═══ Provided data ═══

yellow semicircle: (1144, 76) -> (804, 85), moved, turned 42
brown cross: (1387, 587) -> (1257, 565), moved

═══
═══ Provided data ═══

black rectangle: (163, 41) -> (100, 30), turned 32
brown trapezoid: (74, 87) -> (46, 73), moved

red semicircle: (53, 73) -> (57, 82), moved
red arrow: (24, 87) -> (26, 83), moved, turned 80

═══

* _Work order_
Reproduce word for word the material above, beginning with the line that contains "brown trapezoid: (74, 87) -> (46, 73), moved" and ending with the line that contains "red arrow: (24, 87)".

* _Reply_
brown trapezoid: (74, 87) -> (46, 73), moved

red semicircle: (53, 73) -> (57, 82), moved
red arrow: (24, 87) -> (26, 83), moved, turned 80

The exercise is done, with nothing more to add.